____ DATA SECTION

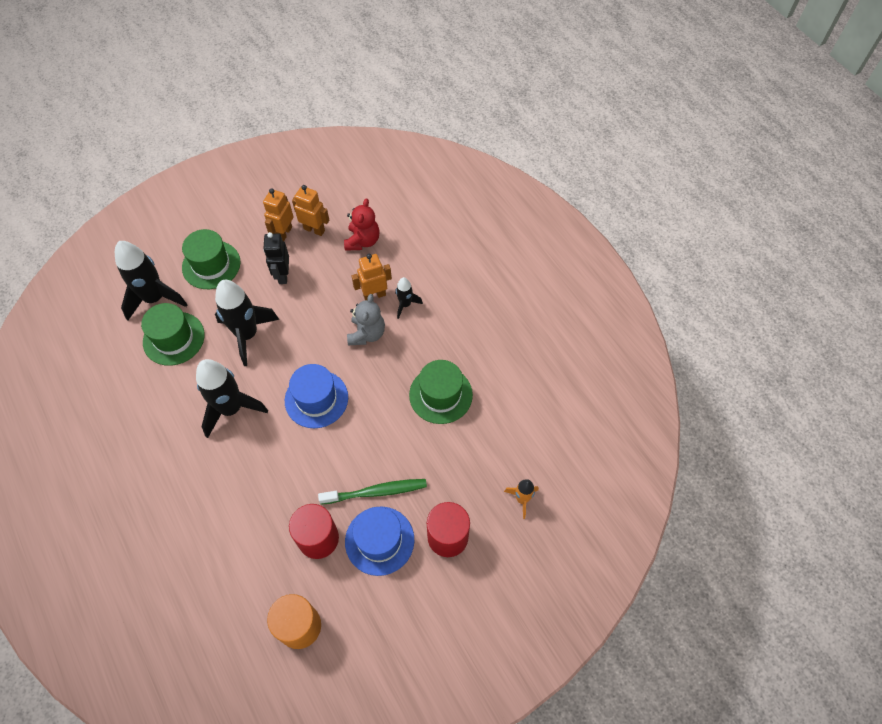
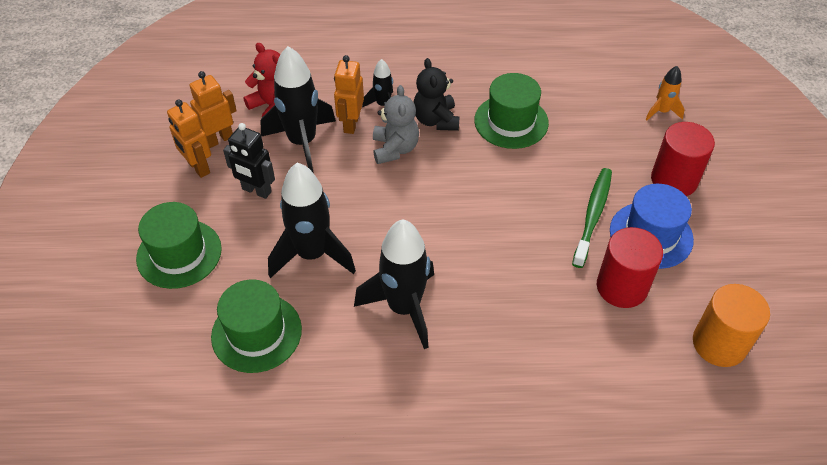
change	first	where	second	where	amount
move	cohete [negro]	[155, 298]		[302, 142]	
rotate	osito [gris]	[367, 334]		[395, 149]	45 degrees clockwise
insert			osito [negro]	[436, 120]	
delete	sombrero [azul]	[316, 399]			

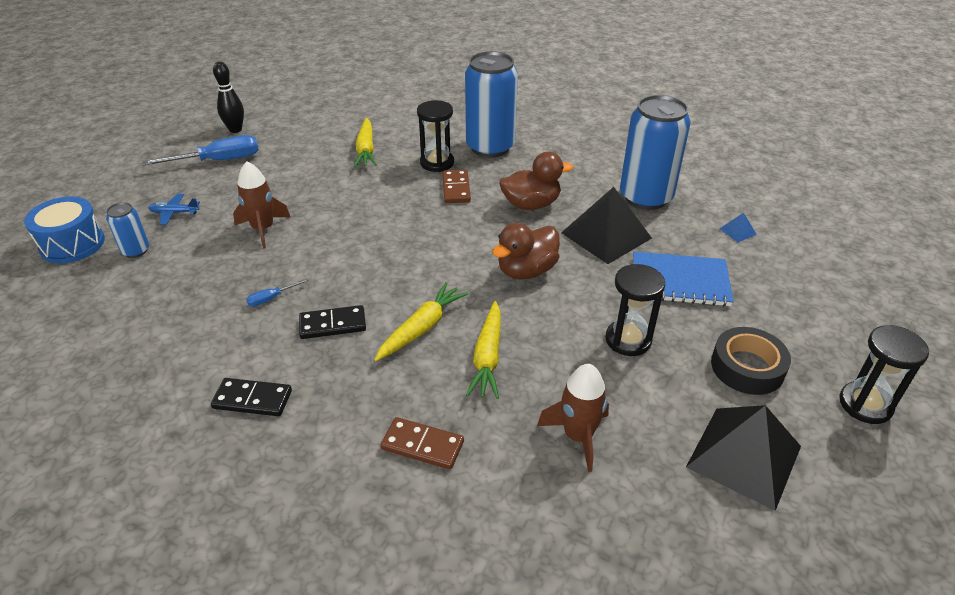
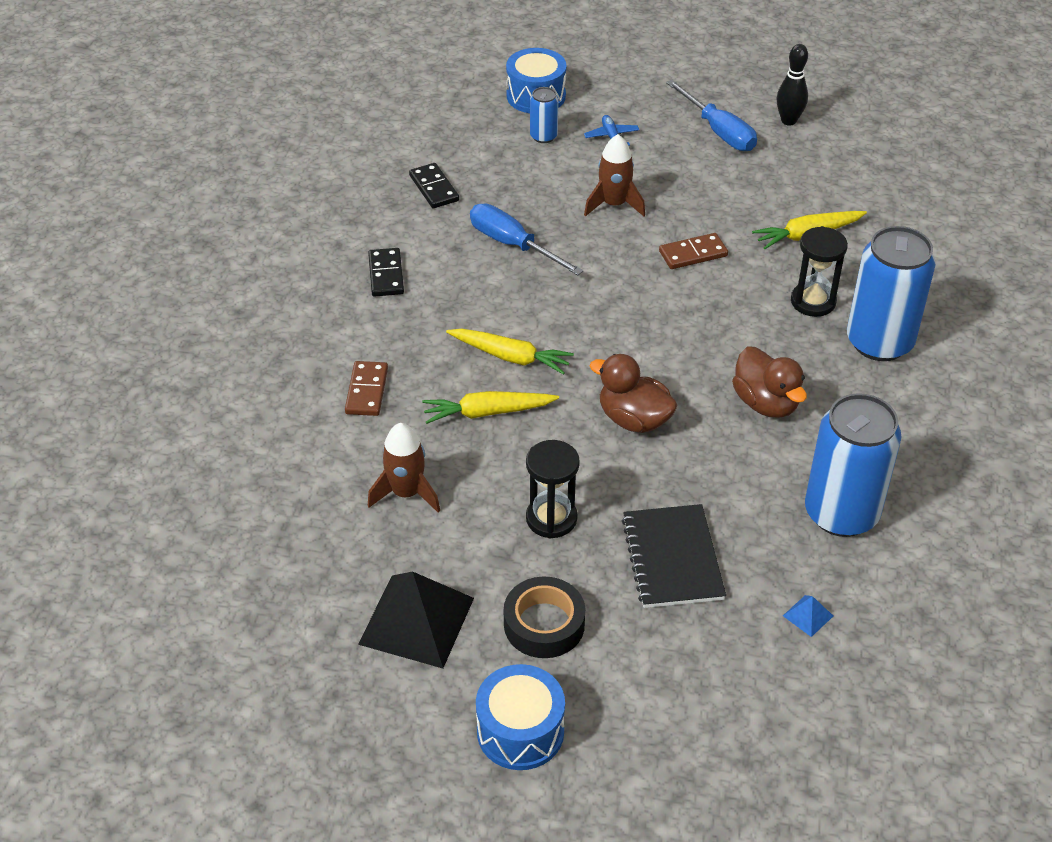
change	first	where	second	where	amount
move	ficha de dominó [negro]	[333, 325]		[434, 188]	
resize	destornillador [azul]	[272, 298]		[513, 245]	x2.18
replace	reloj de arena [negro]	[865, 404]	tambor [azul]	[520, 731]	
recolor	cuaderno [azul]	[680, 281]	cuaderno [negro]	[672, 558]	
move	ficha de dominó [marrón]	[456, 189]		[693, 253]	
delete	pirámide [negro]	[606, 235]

________
____ DATA SECTION

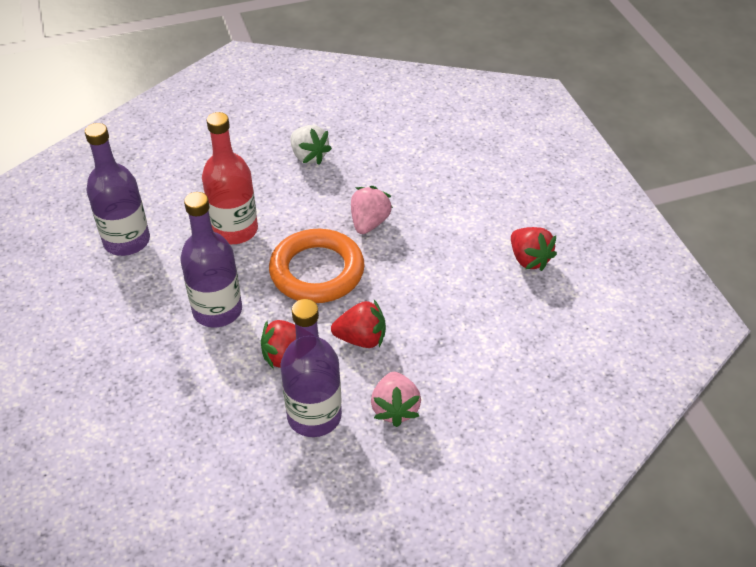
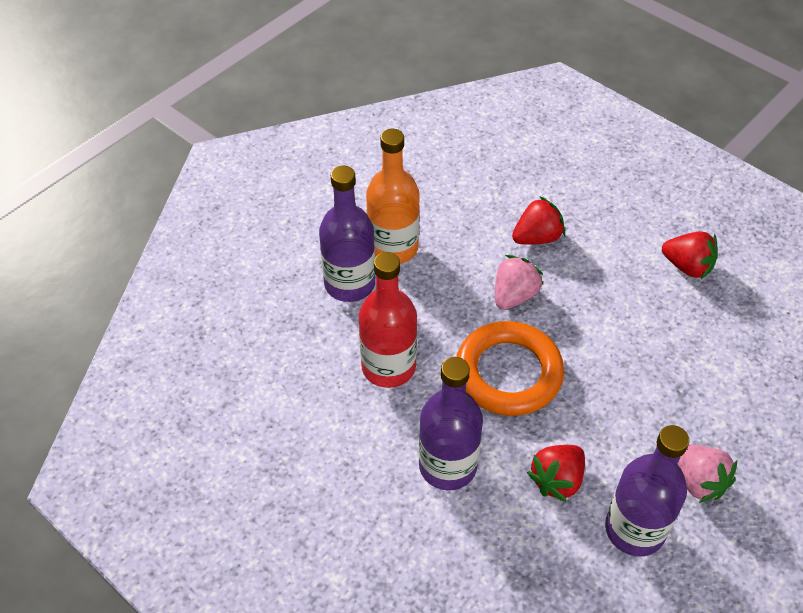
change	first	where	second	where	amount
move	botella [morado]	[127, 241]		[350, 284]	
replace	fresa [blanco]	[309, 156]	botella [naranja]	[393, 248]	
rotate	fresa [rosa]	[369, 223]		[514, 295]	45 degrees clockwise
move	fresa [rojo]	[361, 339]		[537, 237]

________
____ DATA SECTION

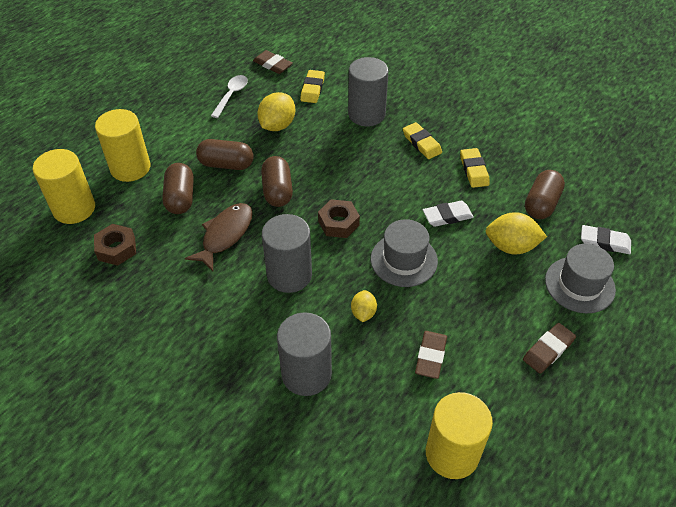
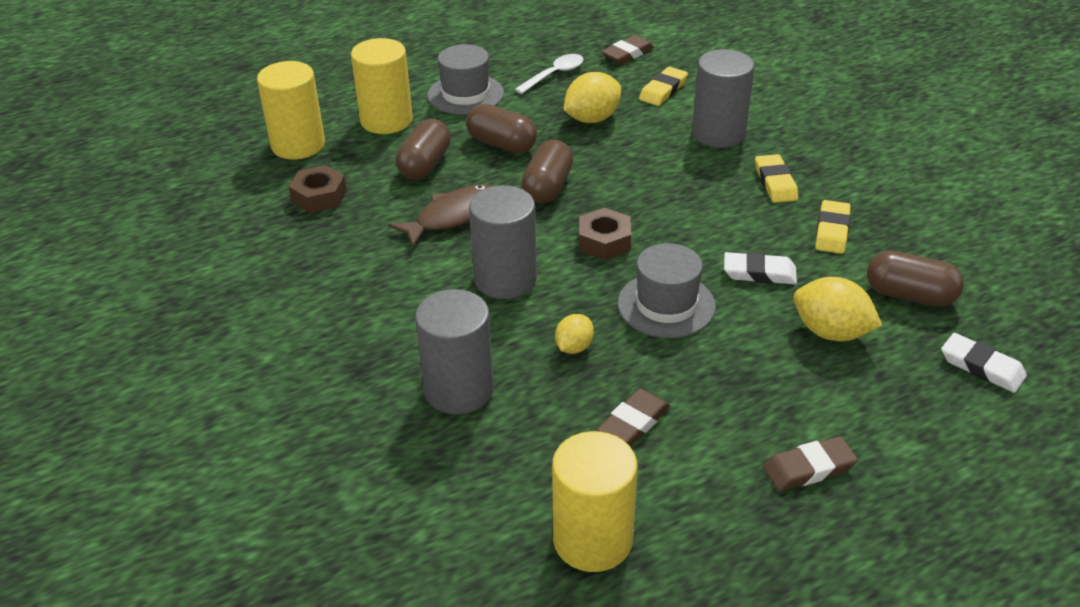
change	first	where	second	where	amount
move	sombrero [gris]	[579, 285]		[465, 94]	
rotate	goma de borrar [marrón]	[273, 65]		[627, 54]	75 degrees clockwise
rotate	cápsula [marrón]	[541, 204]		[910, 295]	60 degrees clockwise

________

| PROBLEM |
Show each line in the listing above that has "osito".

| ANSWER FOR THE TASK |
rotate	osito [gris]	[367, 334]		[395, 149]	45 degrees clockwise
insert			osito [negro]	[436, 120]	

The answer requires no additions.